*** Opening Exercise data ***
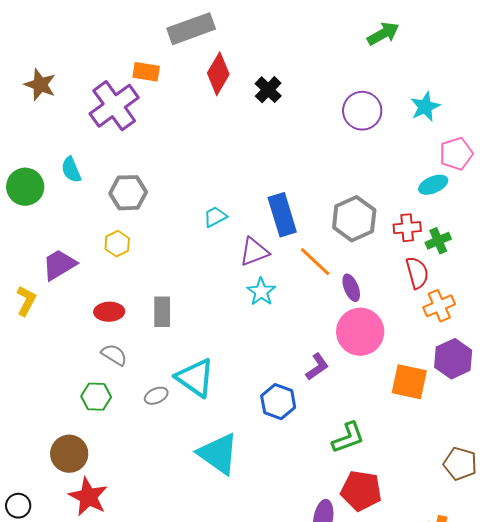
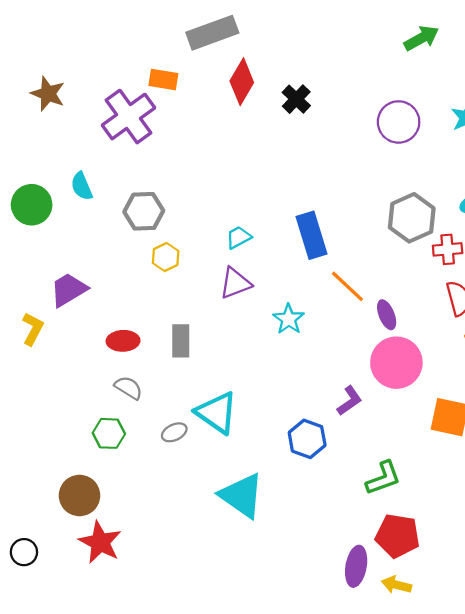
gray hexagon: (354, 219) -> (412, 218), moved
yellow hexagon: (117, 244) -> (166, 257), moved
purple triangle: (254, 252) -> (235, 283), moved

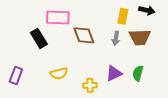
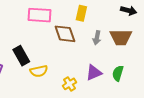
yellow rectangle: (123, 16) -> (81, 13), moved
black rectangle: (39, 38) -> (21, 56), moved
yellow cross: (90, 85) -> (69, 84), turned -32

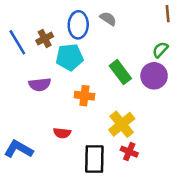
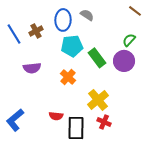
brown line: (168, 14) -> (135, 11), turned -48
cyan pentagon: (70, 57) -> (72, 46), moved
orange cross: (84, 96) -> (68, 77), turned 35
red semicircle: (62, 133) -> (56, 116), moved
blue L-shape: (19, 149) -> (15, 120), turned -70

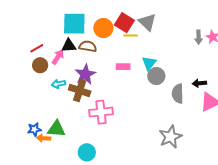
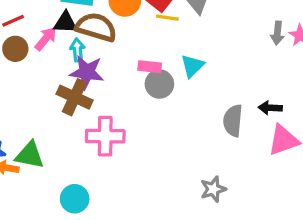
brown semicircle: (88, 46) -> (96, 27), size x1.4
purple star: (85, 74) -> (87, 72), turned 30
gray circle: (156, 76) -> (159, 84), moved
cyan arrow: (58, 84) -> (77, 50), moved, turned 88
gray star: (170, 137) -> (213, 189), size x0.7

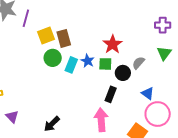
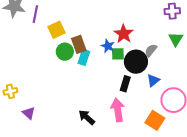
brown rectangle: (64, 38) -> (79, 44), moved
blue star: (88, 61) -> (108, 46), moved
black circle: (123, 73) -> (136, 62), size x1.5
blue triangle: (148, 93) -> (153, 80), moved, turned 48
black arrow: (52, 124) -> (87, 117), moved, turned 90

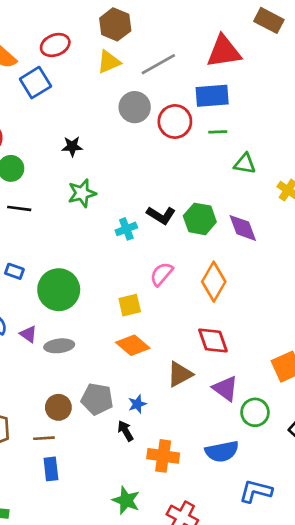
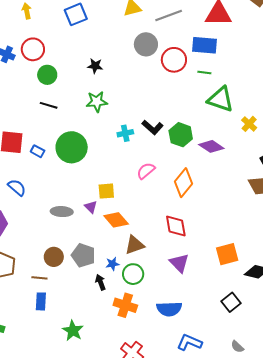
green triangle: (245, 164) -> (221, 99), size x1.6
purple diamond: (243, 228) -> (211, 146), turned -45
green circle: (59, 290) -> (72, 147), moved
yellow square: (130, 305) -> (106, 191), moved
purple triangle: (28, 334) -> (91, 207), moved
brown triangle: (180, 374) -> (134, 245), moved
green circle: (255, 412) -> (133, 274), moved
green star: (126, 500) -> (73, 331), moved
*** Closing Exercise data ***
▶ _Instructions to follow_: Where a picture appears, skip it; repeat everything else in the data exactly.

▶ _Result of this task_:
gray hexagon: (354, 219) -> (412, 218), moved
yellow hexagon: (117, 244) -> (166, 257), moved
purple triangle: (254, 252) -> (235, 283), moved

yellow rectangle: (123, 16) -> (81, 13), moved
black rectangle: (39, 38) -> (21, 56), moved
yellow cross: (90, 85) -> (69, 84), turned -32

brown line: (168, 14) -> (135, 11), turned -48
cyan pentagon: (70, 57) -> (72, 46), moved
orange cross: (84, 96) -> (68, 77), turned 35
red semicircle: (62, 133) -> (56, 116), moved
blue L-shape: (19, 149) -> (15, 120), turned -70

brown semicircle: (88, 46) -> (96, 27), size x1.4
purple star: (85, 74) -> (87, 72), turned 30
gray circle: (156, 76) -> (159, 84), moved
cyan arrow: (58, 84) -> (77, 50), moved, turned 88
gray star: (170, 137) -> (213, 189), size x0.7

brown rectangle: (64, 38) -> (79, 44), moved
blue star: (88, 61) -> (108, 46), moved
black circle: (123, 73) -> (136, 62), size x1.5
blue triangle: (148, 93) -> (153, 80), moved, turned 48
black arrow: (52, 124) -> (87, 117), moved, turned 90

green triangle: (245, 164) -> (221, 99), size x1.6
purple diamond: (243, 228) -> (211, 146), turned -45
green circle: (59, 290) -> (72, 147), moved
yellow square: (130, 305) -> (106, 191), moved
purple triangle: (28, 334) -> (91, 207), moved
brown triangle: (180, 374) -> (134, 245), moved
green circle: (255, 412) -> (133, 274), moved
green star: (126, 500) -> (73, 331), moved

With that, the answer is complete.